Top of Excerpted data

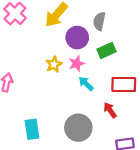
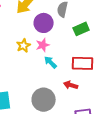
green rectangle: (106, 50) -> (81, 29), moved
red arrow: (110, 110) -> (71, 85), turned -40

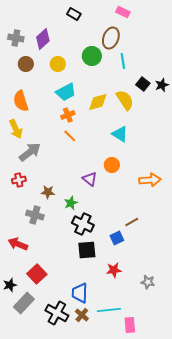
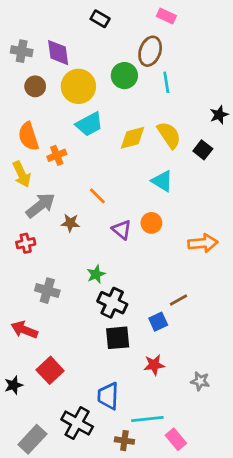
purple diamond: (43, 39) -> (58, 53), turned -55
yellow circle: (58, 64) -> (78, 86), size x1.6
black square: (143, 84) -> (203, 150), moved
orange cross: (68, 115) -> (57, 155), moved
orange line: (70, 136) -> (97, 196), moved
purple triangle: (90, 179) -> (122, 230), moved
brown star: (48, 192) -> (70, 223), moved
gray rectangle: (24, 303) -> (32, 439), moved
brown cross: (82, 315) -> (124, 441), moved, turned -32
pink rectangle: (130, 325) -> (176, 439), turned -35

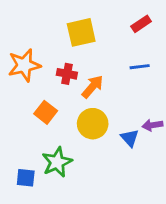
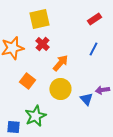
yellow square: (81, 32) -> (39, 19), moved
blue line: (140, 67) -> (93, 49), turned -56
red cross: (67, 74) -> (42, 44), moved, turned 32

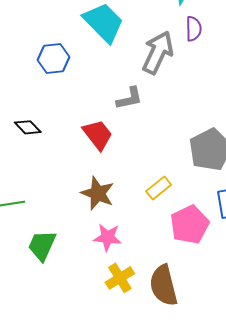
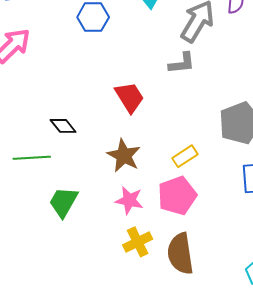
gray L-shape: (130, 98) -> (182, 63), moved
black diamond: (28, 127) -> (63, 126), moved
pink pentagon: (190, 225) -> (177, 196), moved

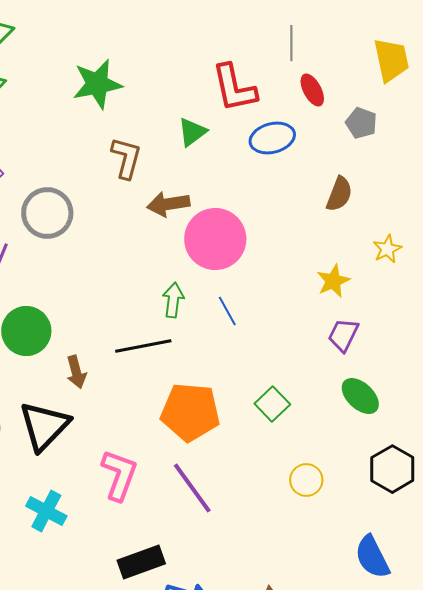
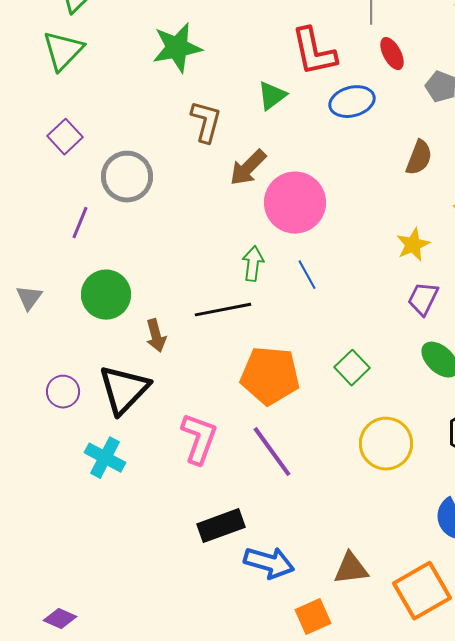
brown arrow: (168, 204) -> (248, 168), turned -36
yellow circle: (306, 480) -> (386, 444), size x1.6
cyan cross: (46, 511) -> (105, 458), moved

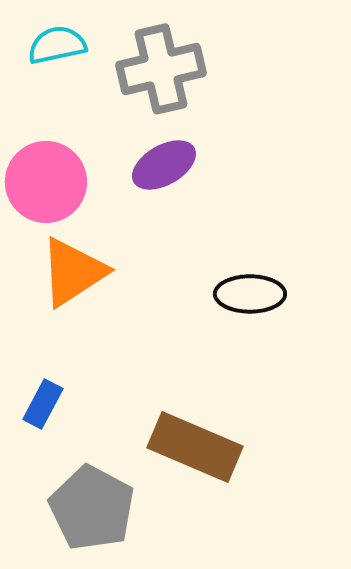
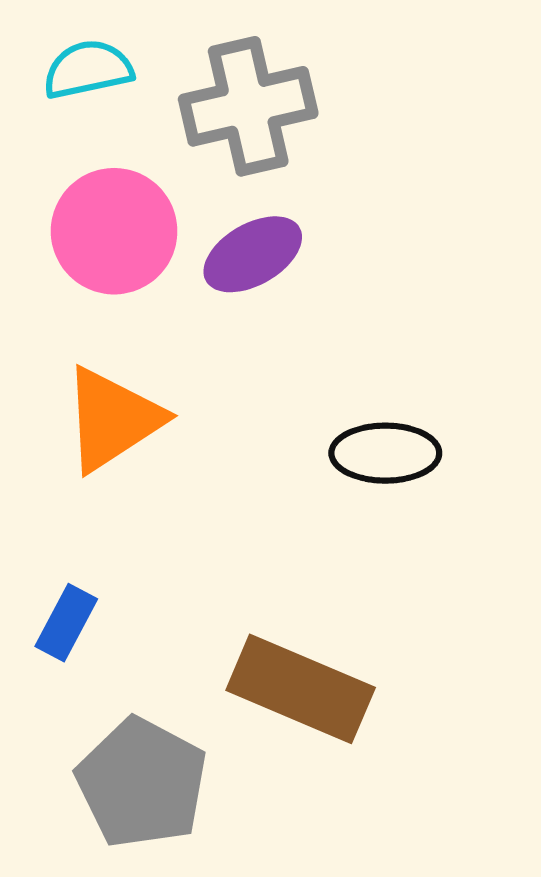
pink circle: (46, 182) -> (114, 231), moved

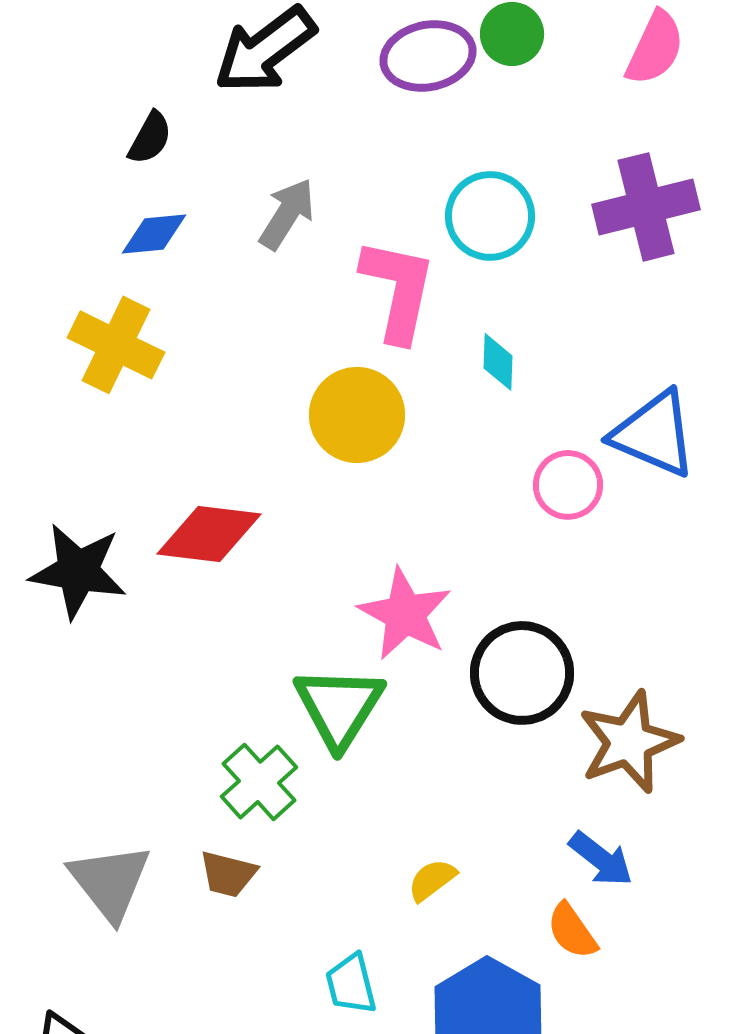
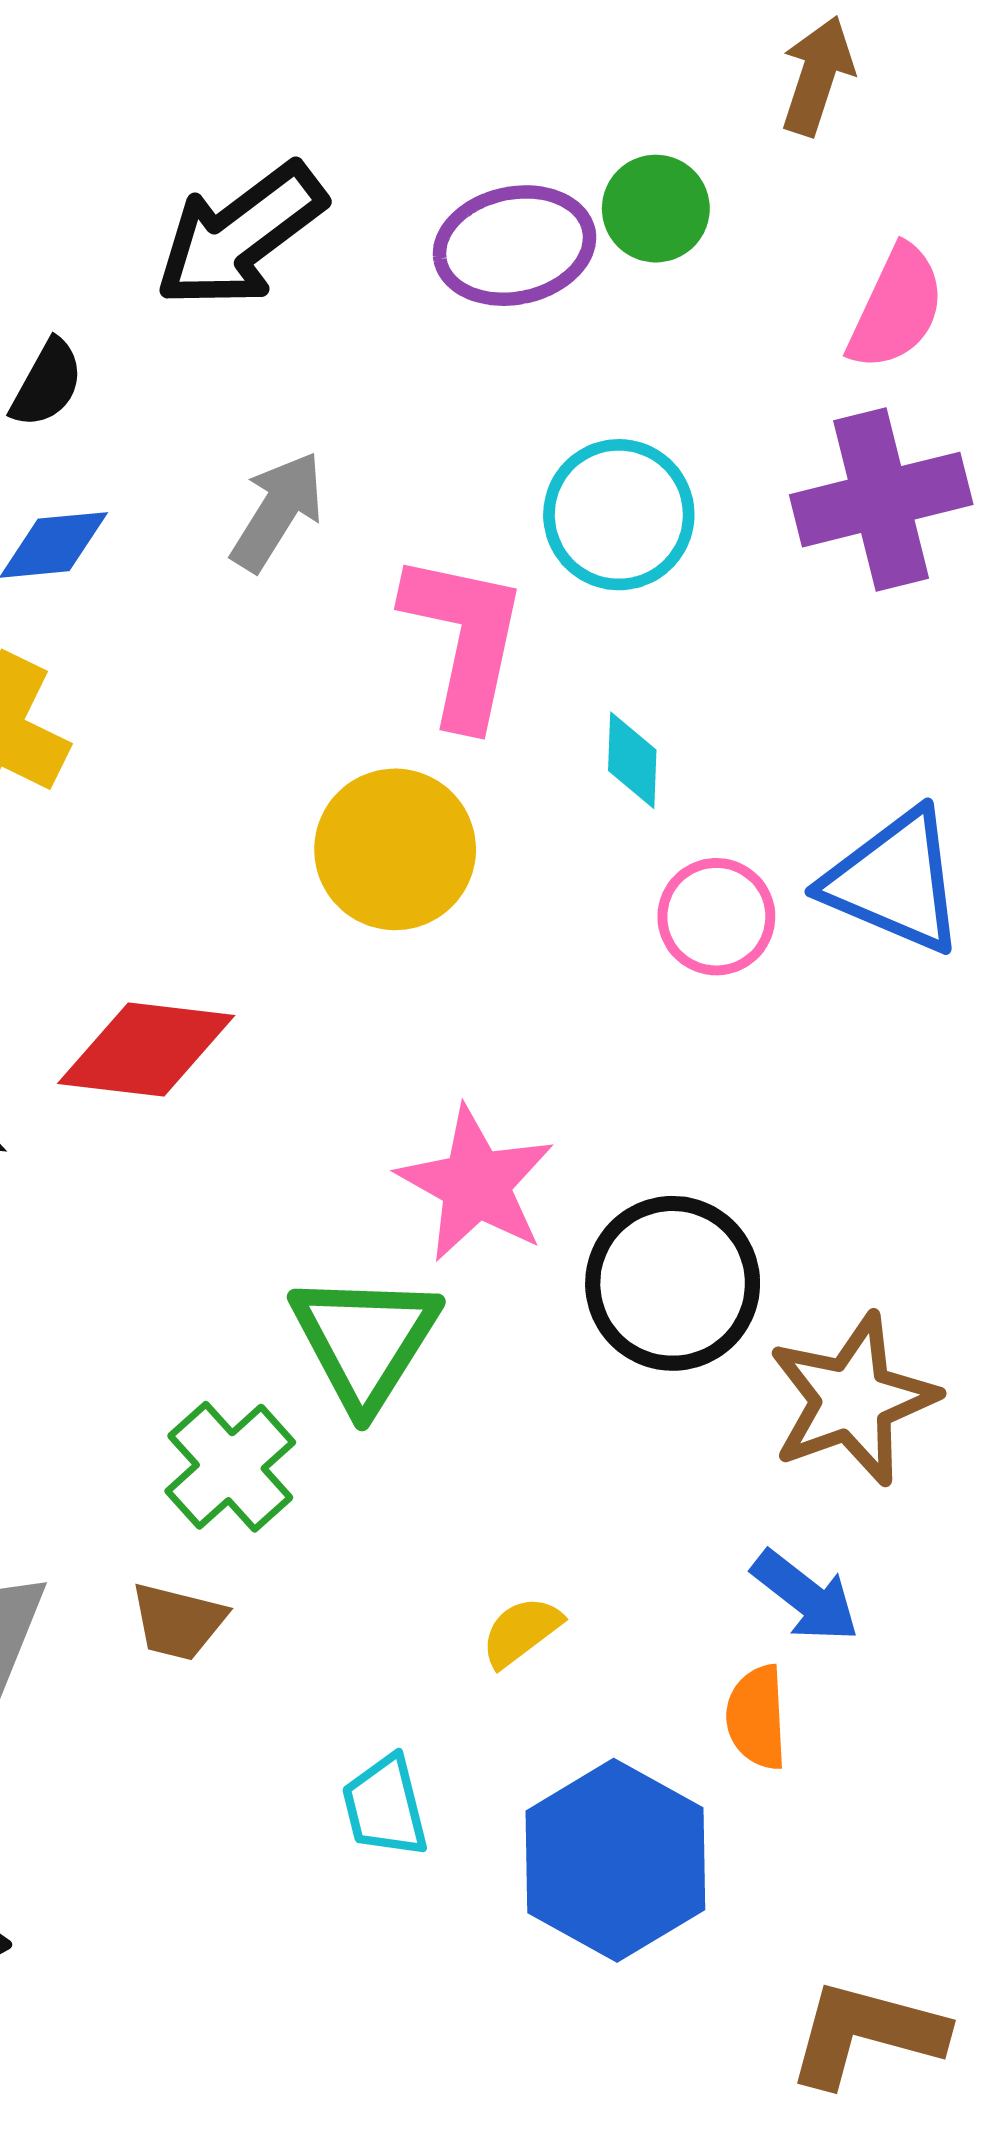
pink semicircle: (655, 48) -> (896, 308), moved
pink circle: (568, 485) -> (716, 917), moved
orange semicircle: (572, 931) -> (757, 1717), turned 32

Bottom of Excerpted data
Top of Excerpted data

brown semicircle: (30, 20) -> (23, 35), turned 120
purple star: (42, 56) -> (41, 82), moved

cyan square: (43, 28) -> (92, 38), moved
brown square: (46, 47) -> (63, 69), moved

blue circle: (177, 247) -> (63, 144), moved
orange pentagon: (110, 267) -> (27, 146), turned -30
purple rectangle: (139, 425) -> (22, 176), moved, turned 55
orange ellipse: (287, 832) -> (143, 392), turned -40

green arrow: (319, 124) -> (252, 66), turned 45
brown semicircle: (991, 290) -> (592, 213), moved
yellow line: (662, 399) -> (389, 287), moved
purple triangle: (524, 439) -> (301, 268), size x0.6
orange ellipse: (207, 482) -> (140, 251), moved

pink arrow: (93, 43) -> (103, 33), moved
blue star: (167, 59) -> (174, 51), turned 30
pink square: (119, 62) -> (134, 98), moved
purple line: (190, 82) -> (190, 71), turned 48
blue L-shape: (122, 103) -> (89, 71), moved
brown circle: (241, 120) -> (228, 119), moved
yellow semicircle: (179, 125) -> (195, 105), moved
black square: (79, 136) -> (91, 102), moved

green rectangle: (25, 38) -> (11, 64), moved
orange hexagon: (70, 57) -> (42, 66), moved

Bottom of Excerpted data

Activity: With pictures omitted, repeat the entries above word for word from the line holding "red cross: (67, 74)" down to the line holding "orange semicircle: (572, 931)", keeping both of those lines.

Finished exercise:
red cross: (67, 74) -> (42, 44), moved, turned 32

gray L-shape: (130, 98) -> (182, 63), moved
black diamond: (28, 127) -> (63, 126), moved
pink pentagon: (190, 225) -> (177, 196), moved

brown arrow: (168, 204) -> (248, 168), turned -36
yellow circle: (306, 480) -> (386, 444), size x1.6
cyan cross: (46, 511) -> (105, 458), moved

pink circle: (46, 182) -> (114, 231), moved

pink semicircle: (655, 48) -> (896, 308), moved
pink circle: (568, 485) -> (716, 917), moved
orange semicircle: (572, 931) -> (757, 1717), turned 32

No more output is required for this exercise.